About this exercise —
The lines to repeat are those below from the one containing "(382, 263) = (602, 169): yellow" down to the one containing "(616, 676) = (311, 650): none -> green box", both included; reproduce them exactly and nothing else.

Working data —
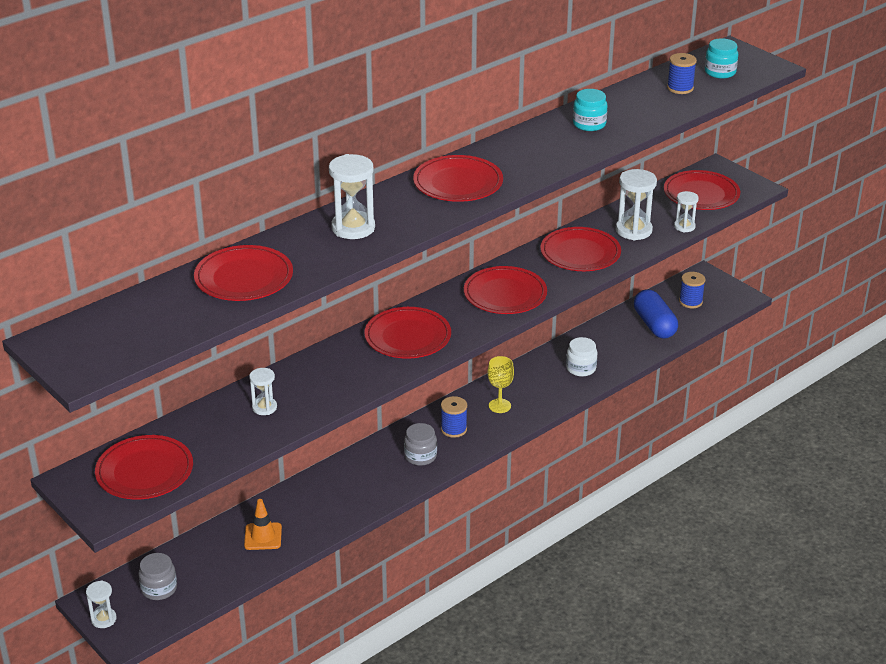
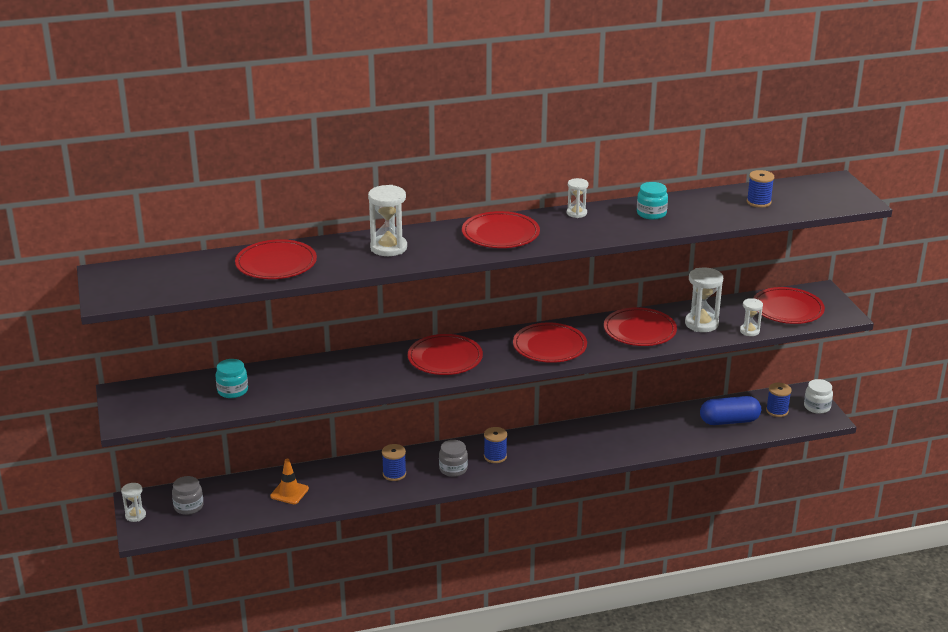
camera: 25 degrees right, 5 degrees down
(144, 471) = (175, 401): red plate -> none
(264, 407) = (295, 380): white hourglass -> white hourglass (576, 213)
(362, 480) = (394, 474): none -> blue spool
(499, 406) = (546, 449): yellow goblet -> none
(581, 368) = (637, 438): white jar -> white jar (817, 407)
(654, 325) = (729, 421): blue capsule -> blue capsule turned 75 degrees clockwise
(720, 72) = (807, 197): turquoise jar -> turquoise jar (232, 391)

==

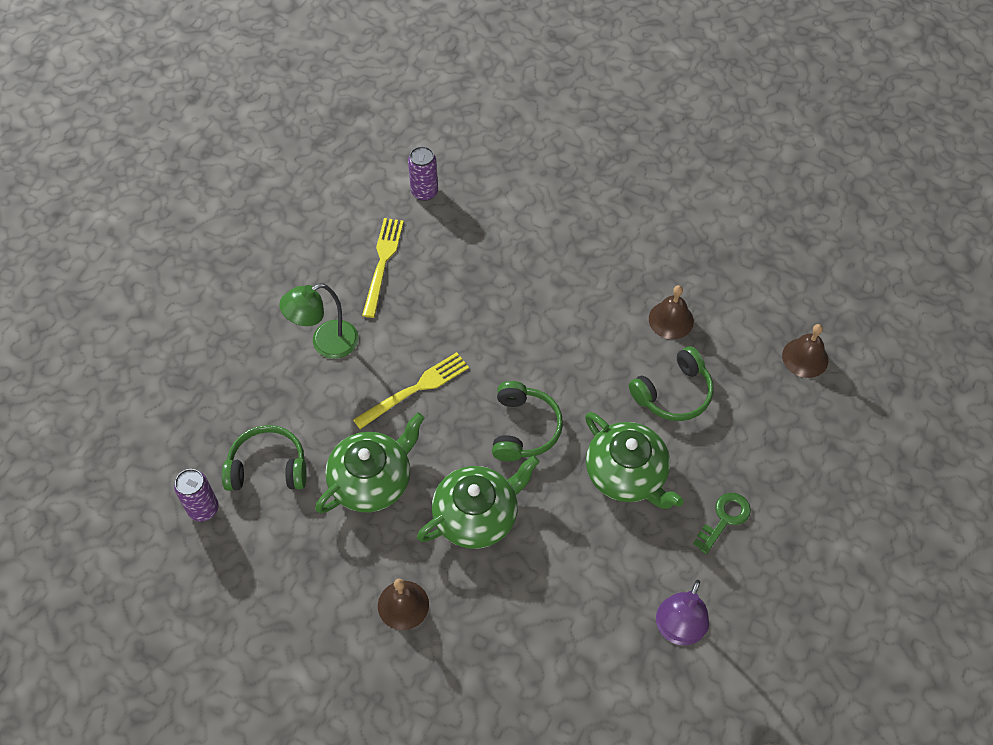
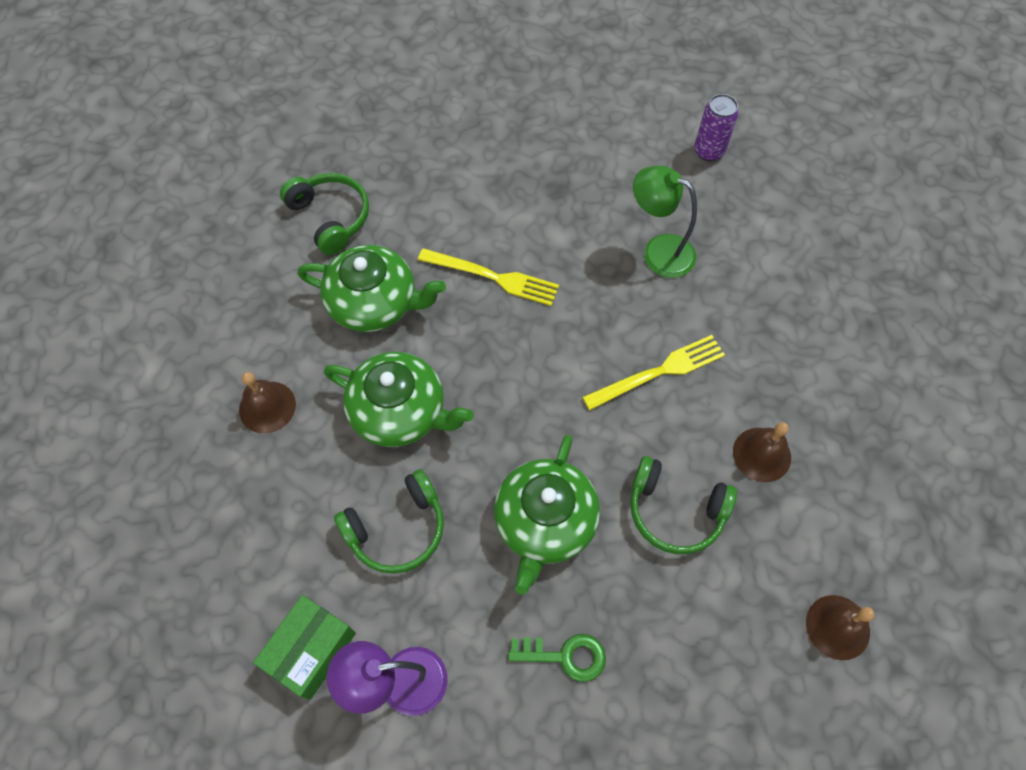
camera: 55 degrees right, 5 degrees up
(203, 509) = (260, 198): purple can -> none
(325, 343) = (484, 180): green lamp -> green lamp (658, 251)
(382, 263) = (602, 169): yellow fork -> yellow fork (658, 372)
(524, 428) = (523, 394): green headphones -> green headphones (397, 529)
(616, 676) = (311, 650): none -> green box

Task answer —
(382, 263) = (602, 169): yellow fork -> yellow fork (658, 372)
(524, 428) = (523, 394): green headphones -> green headphones (397, 529)
(616, 676) = (311, 650): none -> green box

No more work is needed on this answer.